**Assignment**:
Reproduce the top of the data verbatim, through and including the line that contains "orange boat [418,364,537,412]".

--- --- ---

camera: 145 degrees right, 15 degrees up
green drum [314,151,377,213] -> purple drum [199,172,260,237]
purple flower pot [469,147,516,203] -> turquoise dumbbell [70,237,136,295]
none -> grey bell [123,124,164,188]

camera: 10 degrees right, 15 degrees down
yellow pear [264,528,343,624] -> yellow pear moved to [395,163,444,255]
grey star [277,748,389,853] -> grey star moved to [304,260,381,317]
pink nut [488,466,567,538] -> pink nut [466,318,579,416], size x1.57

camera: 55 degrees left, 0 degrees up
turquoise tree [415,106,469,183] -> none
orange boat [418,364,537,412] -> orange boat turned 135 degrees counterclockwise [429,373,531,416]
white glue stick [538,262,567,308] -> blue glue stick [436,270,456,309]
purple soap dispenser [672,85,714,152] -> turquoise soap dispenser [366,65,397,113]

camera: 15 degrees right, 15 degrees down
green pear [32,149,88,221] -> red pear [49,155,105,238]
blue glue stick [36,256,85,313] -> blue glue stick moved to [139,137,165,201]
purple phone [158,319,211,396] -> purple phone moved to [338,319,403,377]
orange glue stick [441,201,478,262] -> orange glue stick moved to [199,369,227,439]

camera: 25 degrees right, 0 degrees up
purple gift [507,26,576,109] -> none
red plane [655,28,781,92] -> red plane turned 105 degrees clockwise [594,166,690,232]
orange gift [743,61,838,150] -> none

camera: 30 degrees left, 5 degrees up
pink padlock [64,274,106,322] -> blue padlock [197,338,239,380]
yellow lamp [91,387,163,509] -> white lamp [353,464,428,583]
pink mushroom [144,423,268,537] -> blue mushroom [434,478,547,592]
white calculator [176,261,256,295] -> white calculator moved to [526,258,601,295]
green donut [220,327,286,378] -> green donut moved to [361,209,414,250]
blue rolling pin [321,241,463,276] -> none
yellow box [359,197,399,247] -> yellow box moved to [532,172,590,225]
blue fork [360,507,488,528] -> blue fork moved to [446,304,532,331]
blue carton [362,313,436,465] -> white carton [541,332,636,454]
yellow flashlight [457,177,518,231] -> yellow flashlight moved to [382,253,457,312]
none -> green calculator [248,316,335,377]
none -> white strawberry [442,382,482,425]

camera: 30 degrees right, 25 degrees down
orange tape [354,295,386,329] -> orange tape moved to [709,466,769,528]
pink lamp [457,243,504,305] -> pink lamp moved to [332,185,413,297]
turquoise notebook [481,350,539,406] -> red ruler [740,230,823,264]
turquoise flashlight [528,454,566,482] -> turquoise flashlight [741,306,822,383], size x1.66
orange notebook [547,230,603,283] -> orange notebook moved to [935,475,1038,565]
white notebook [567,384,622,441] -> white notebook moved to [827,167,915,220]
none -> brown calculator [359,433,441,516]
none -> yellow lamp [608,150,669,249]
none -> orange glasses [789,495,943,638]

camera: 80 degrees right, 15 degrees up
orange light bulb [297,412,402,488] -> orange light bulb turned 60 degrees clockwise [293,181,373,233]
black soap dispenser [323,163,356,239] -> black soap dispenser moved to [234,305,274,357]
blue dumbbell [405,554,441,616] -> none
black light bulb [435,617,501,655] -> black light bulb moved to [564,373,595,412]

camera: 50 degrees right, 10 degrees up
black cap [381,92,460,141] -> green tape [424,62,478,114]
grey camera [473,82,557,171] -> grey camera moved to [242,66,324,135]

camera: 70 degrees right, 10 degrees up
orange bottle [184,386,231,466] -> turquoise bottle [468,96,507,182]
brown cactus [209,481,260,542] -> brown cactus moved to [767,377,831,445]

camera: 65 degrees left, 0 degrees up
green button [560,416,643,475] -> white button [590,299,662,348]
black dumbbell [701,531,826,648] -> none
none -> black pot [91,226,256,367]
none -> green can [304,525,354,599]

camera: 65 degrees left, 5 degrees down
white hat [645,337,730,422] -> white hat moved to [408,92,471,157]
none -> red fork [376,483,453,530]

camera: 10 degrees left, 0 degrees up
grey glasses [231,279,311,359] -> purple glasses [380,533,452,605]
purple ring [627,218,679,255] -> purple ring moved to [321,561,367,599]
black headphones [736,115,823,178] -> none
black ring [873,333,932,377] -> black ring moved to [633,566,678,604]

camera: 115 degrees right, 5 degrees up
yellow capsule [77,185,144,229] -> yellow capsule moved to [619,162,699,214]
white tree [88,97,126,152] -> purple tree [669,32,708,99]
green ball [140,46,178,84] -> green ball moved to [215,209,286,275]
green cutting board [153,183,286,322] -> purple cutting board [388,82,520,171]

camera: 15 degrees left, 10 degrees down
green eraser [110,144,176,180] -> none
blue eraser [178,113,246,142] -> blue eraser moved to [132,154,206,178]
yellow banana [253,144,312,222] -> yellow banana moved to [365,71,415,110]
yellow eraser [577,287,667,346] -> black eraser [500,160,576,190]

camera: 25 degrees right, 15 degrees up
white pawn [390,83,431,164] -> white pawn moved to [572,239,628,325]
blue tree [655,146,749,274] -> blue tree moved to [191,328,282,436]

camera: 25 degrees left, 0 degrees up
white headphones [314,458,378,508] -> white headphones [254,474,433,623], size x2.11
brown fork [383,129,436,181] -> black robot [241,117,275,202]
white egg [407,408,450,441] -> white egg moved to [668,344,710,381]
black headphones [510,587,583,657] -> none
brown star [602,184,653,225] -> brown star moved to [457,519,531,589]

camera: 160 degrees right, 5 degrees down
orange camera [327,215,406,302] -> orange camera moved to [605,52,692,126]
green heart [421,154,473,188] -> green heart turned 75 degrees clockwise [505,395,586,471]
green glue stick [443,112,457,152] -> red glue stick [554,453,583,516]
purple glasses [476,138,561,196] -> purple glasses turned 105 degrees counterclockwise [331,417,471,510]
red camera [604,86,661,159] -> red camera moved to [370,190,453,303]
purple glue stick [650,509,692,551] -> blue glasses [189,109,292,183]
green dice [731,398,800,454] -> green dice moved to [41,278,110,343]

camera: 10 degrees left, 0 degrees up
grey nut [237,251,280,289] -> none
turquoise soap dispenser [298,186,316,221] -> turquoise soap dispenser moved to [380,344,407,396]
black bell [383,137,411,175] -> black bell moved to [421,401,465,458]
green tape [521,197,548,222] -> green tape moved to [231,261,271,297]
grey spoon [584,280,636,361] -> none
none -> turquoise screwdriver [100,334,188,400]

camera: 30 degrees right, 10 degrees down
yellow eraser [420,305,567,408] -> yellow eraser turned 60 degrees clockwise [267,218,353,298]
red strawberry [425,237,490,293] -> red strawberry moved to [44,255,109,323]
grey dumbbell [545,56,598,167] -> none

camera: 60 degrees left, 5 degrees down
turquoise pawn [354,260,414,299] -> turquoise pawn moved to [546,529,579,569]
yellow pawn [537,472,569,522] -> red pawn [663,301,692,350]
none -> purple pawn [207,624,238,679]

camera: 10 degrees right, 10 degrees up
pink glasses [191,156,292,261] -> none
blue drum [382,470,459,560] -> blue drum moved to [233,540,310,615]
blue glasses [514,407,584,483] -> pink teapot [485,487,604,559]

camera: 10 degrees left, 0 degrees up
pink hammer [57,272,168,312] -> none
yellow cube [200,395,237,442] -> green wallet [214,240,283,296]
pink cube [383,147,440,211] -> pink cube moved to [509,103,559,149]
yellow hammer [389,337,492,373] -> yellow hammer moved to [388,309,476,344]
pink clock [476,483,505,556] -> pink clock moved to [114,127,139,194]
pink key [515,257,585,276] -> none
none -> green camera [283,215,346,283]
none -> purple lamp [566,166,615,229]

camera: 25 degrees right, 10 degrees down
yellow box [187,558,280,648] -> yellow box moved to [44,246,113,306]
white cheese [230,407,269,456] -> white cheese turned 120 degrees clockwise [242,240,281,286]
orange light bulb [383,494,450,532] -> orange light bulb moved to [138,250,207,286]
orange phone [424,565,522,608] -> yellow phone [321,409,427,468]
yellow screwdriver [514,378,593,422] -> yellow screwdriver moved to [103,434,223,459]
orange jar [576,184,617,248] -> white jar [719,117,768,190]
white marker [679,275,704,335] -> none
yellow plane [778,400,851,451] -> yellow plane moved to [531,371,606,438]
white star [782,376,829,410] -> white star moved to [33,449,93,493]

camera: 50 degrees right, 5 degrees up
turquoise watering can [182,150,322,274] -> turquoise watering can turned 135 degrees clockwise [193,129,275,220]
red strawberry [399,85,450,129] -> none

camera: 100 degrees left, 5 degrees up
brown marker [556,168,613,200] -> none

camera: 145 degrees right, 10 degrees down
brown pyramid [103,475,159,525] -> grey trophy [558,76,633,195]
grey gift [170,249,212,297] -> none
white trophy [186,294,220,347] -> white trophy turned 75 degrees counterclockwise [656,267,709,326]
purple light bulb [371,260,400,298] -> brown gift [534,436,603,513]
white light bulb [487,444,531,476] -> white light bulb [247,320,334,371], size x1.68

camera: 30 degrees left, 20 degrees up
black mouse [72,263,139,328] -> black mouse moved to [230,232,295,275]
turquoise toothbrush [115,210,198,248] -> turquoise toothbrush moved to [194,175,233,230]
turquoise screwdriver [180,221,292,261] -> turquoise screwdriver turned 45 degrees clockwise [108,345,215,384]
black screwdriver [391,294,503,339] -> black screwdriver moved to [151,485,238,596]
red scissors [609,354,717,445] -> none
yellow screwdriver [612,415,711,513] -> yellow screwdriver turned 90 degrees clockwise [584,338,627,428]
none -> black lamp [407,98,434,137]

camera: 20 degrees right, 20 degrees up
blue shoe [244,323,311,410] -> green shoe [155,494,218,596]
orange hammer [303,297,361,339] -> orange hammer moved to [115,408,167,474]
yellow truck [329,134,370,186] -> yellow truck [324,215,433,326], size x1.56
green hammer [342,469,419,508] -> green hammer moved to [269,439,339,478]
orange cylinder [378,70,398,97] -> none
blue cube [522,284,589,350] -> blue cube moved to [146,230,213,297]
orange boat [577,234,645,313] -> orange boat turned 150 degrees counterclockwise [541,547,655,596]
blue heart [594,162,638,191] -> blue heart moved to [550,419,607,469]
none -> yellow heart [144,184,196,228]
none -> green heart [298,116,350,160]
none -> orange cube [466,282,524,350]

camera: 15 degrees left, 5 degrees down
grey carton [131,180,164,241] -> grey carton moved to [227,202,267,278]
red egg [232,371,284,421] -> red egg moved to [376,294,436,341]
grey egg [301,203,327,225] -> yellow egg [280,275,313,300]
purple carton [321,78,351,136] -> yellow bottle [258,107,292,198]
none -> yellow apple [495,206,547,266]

--- --- ---

**Written response**:
camera: 145 degrees right, 15 degrees up
green drum [314,151,377,213] -> purple drum [199,172,260,237]
purple flower pot [469,147,516,203] -> turquoise dumbbell [70,237,136,295]
none -> grey bell [123,124,164,188]

camera: 10 degrees right, 15 degrees down
yellow pear [264,528,343,624] -> yellow pear moved to [395,163,444,255]
grey star [277,748,389,853] -> grey star moved to [304,260,381,317]
pink nut [488,466,567,538] -> pink nut [466,318,579,416], size x1.57

camera: 55 degrees left, 0 degrees up
turquoise tree [415,106,469,183] -> none
orange boat [418,364,537,412] -> orange boat turned 135 degrees counterclockwise [429,373,531,416]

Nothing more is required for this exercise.